(Before-and-after object lists)
________________________
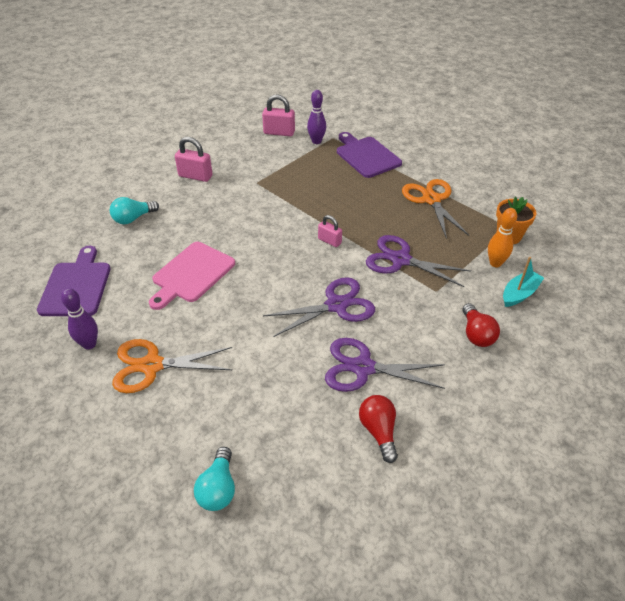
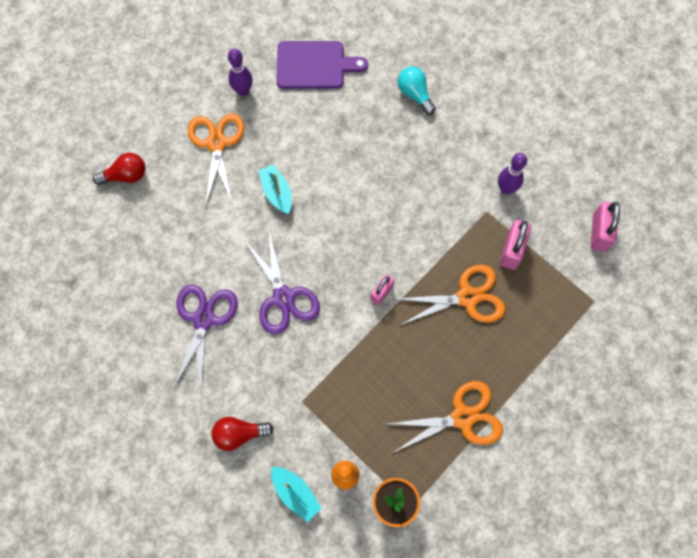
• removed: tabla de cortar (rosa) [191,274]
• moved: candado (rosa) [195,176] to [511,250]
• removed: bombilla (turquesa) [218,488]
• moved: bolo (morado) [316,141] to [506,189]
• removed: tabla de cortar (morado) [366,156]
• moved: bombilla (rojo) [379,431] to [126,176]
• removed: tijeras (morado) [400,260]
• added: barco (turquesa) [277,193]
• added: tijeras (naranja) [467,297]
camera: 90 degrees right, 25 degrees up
________________________
Every line in the records that holds the word "bombilla" should be copied into the answer.

▶ [Answer box]
• removed: bombilla (turquesa) [218,488]
• moved: bombilla (rojo) [379,431] to [126,176]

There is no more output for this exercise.